Data records
= = =

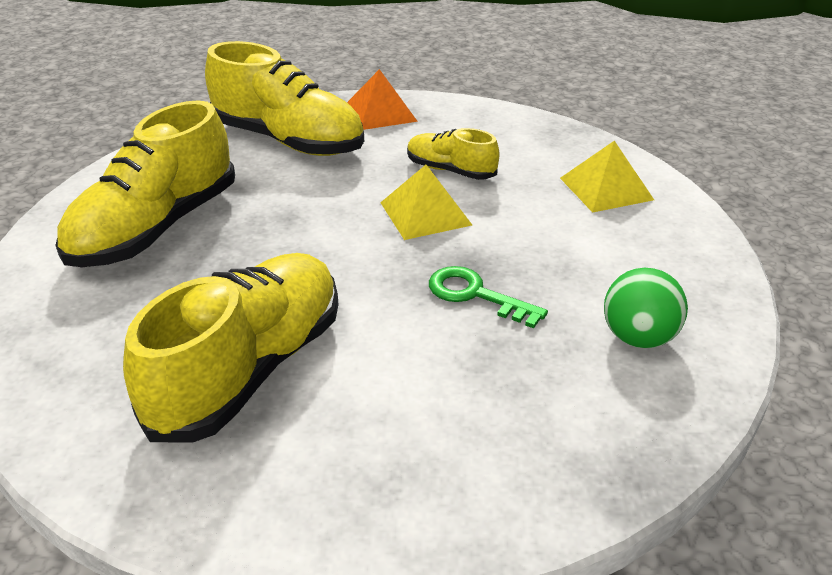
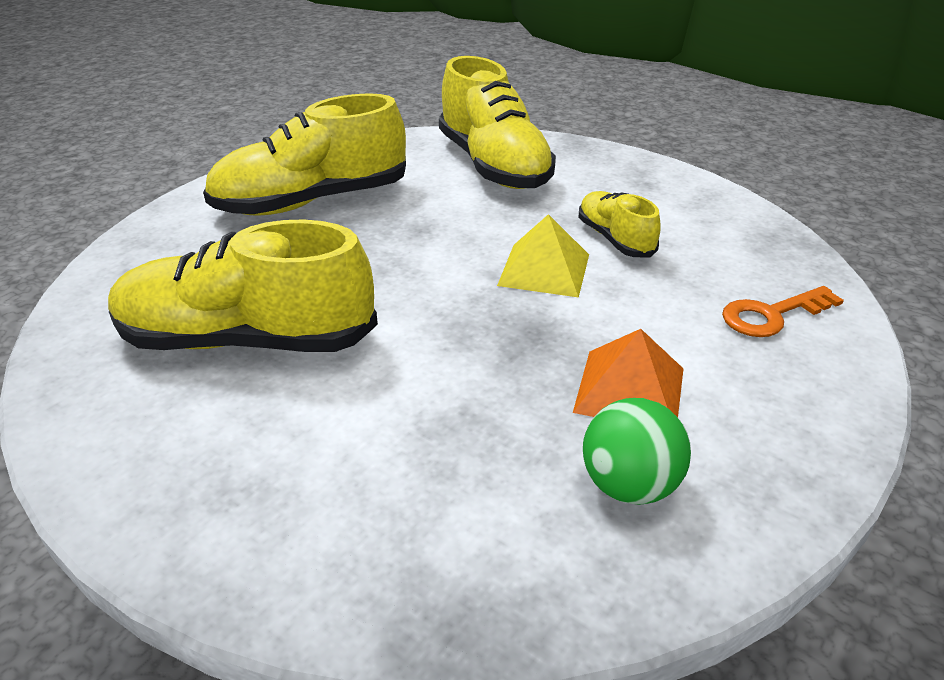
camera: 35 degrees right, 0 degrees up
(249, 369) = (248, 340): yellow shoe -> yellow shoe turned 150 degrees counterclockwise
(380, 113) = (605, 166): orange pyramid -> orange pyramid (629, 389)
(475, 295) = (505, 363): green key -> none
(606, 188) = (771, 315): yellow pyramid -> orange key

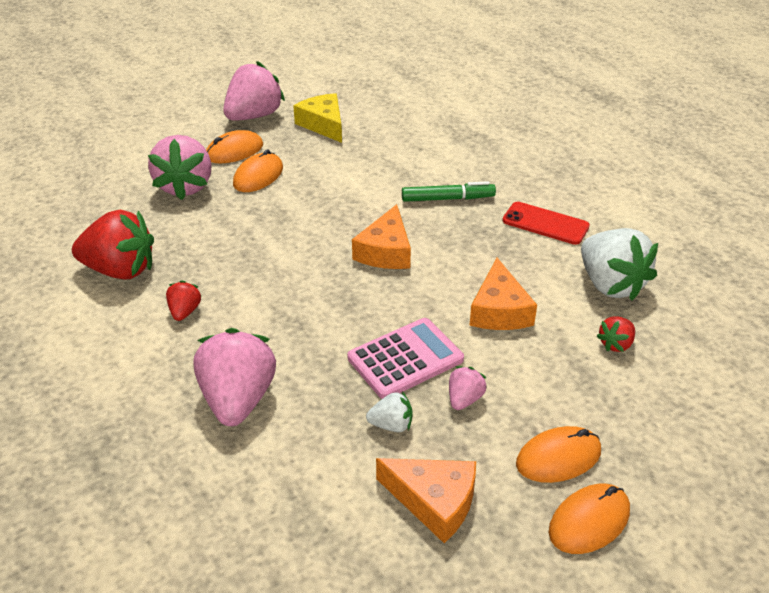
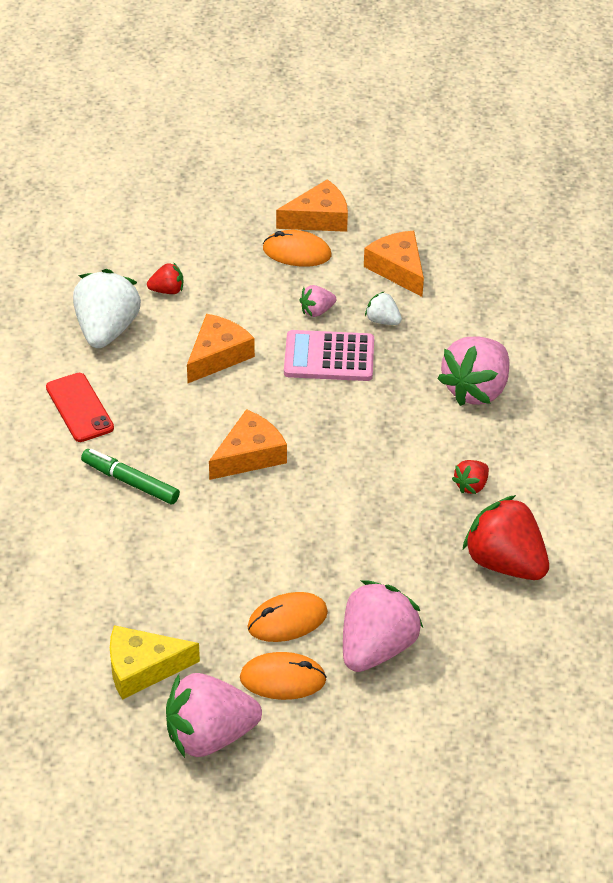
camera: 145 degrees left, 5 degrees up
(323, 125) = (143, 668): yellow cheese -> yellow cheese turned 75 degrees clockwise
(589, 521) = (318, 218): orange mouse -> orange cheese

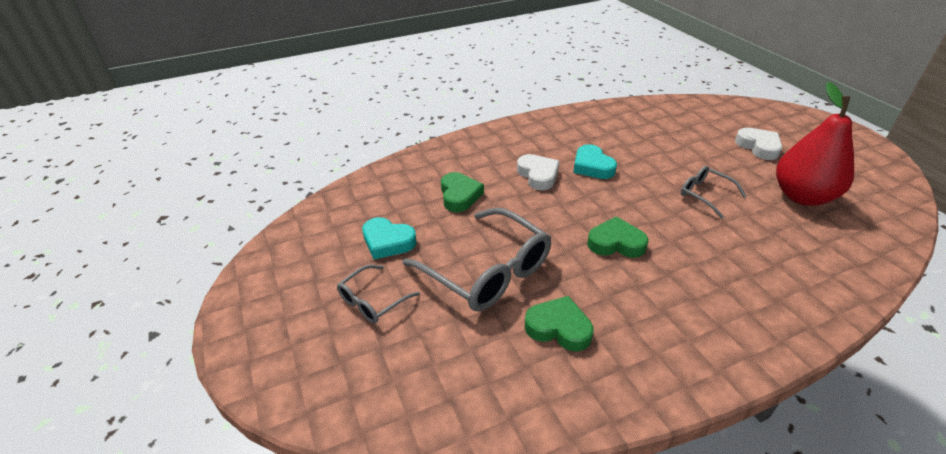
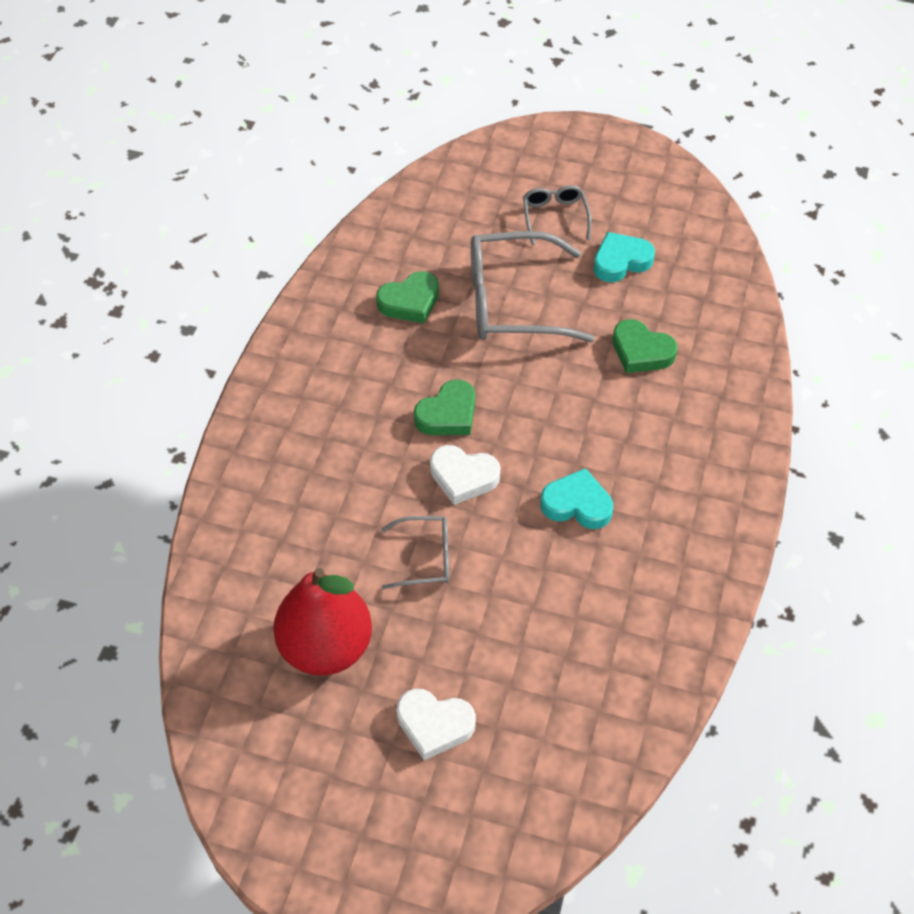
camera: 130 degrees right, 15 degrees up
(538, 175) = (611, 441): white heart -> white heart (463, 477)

= = =

Only the records themselves, retyped exactly, belong in the answer; please leave all images behind.

> **SOLUTION FOR THIS PROBLEM**
camera: 35 degrees right, 0 degrees up
(249, 369) = (248, 340): yellow shoe -> yellow shoe turned 150 degrees counterclockwise
(380, 113) = (605, 166): orange pyramid -> orange pyramid (629, 389)
(475, 295) = (505, 363): green key -> none
(606, 188) = (771, 315): yellow pyramid -> orange key

camera: 145 degrees left, 5 degrees up
(323, 125) = (143, 668): yellow cheese -> yellow cheese turned 75 degrees clockwise
(589, 521) = (318, 218): orange mouse -> orange cheese

camera: 130 degrees right, 15 degrees up
(538, 175) = (611, 441): white heart -> white heart (463, 477)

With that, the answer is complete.